** GIVEN DATA follows **

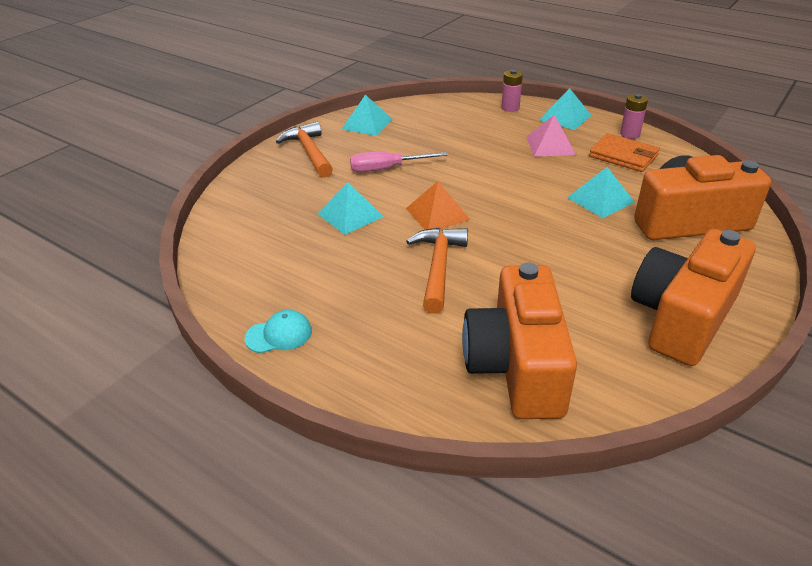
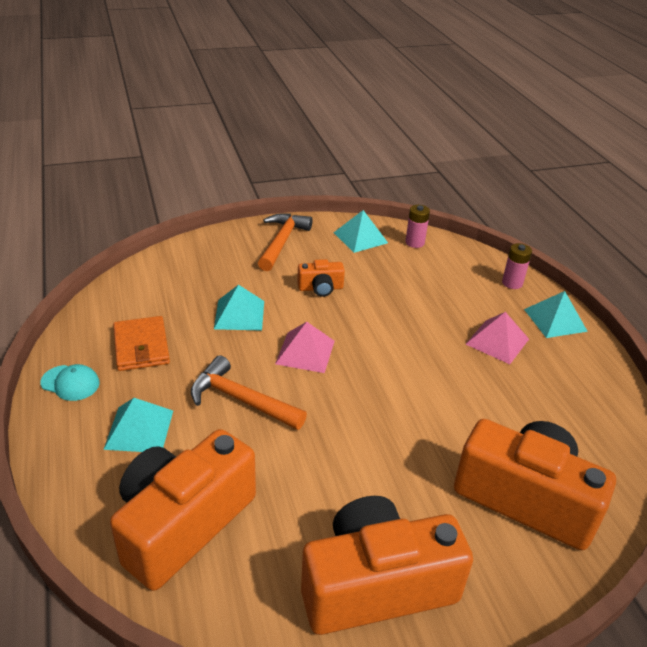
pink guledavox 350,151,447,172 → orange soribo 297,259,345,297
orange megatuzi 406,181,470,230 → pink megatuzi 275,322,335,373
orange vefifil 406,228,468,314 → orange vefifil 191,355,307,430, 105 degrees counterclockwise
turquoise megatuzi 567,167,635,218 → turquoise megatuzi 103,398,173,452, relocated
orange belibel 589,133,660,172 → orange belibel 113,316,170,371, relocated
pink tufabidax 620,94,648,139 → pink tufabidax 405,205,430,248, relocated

** End of GIVEN DATA **

WORK REQUIRED:
The answer is the line containing "orange megatuzi 406,181,470,230" together with every line after it in the records, repeated exactly and with nothing else.

WRITTEN SOLUTION:
orange megatuzi 406,181,470,230 → pink megatuzi 275,322,335,373
orange vefifil 406,228,468,314 → orange vefifil 191,355,307,430, 105 degrees counterclockwise
turquoise megatuzi 567,167,635,218 → turquoise megatuzi 103,398,173,452, relocated
orange belibel 589,133,660,172 → orange belibel 113,316,170,371, relocated
pink tufabidax 620,94,648,139 → pink tufabidax 405,205,430,248, relocated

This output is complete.